Each line below must be set down exactly; omit any image you find.

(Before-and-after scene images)
>>>
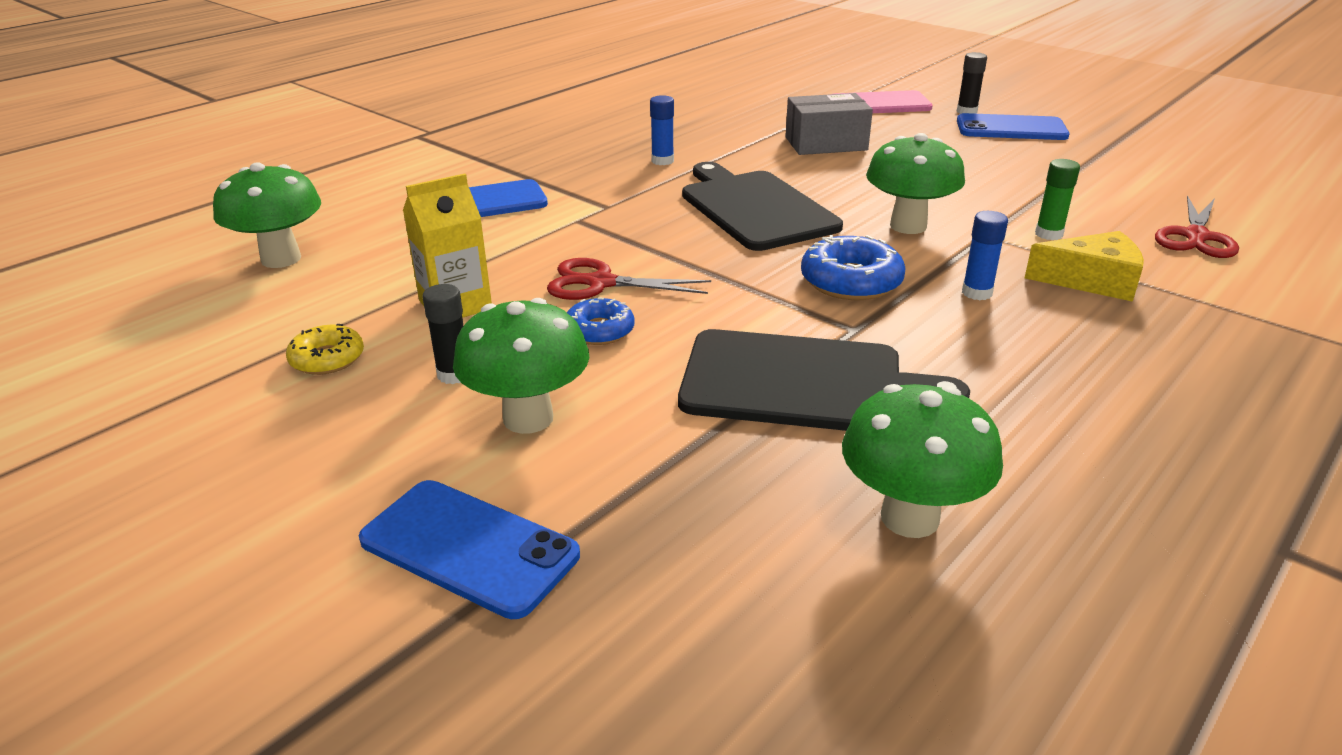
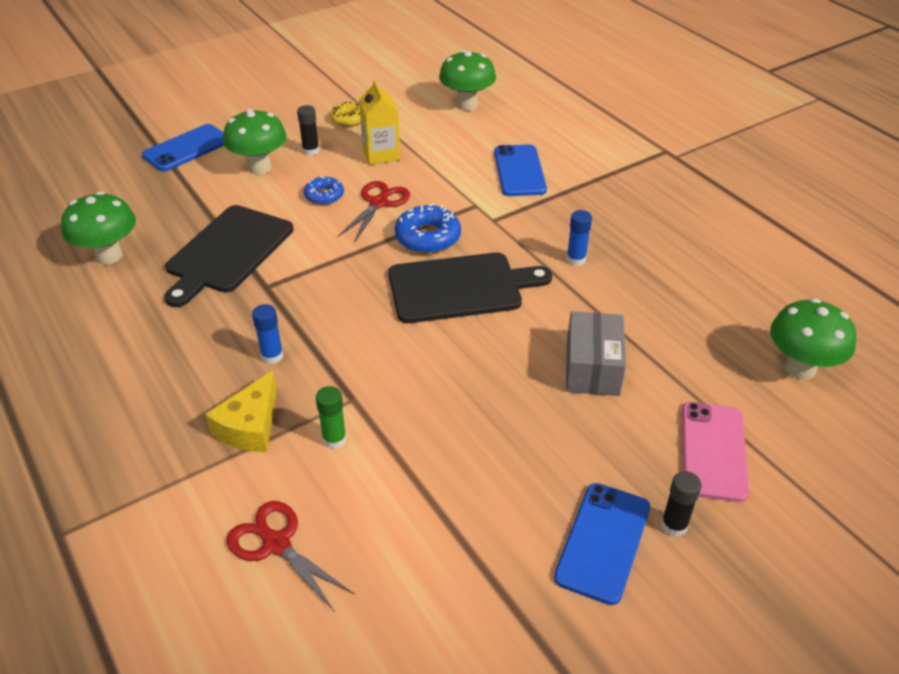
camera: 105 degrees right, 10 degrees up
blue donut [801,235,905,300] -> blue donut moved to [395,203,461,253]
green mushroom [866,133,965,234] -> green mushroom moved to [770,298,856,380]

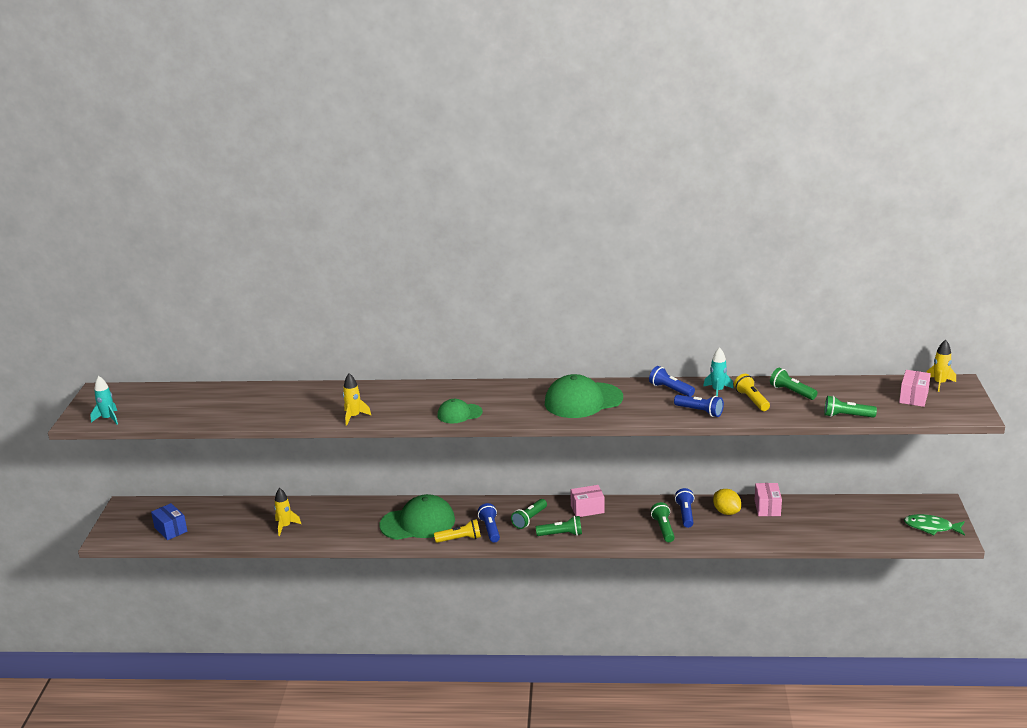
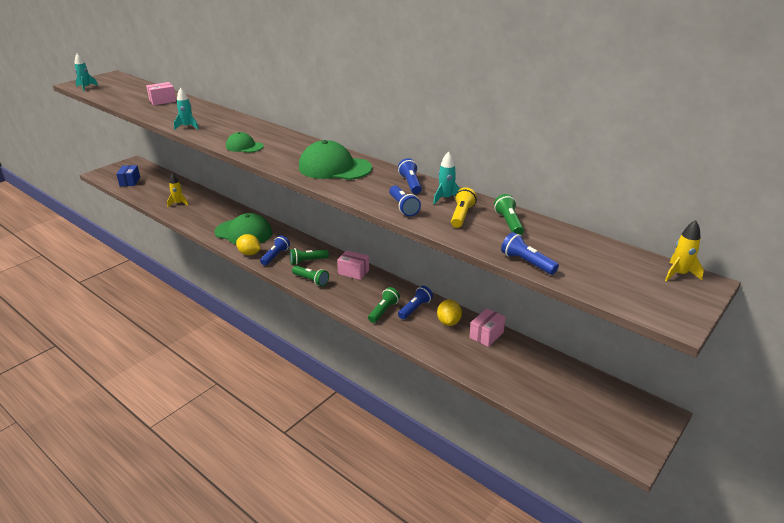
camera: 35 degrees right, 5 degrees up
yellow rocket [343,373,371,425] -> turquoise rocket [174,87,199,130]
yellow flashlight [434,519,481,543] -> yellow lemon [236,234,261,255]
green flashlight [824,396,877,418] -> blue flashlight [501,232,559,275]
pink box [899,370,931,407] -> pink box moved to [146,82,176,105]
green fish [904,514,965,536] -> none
<<<
■ Solution to the exercise:
camera: 105 degrees right, 10 degrees up
blue donut [801,235,905,300] -> blue donut moved to [395,203,461,253]
green mushroom [866,133,965,234] -> green mushroom moved to [770,298,856,380]

camera: 35 degrees right, 5 degrees up
yellow rocket [343,373,371,425] -> turquoise rocket [174,87,199,130]
yellow flashlight [434,519,481,543] -> yellow lemon [236,234,261,255]
green flashlight [824,396,877,418] -> blue flashlight [501,232,559,275]
pink box [899,370,931,407] -> pink box moved to [146,82,176,105]
green fish [904,514,965,536] -> none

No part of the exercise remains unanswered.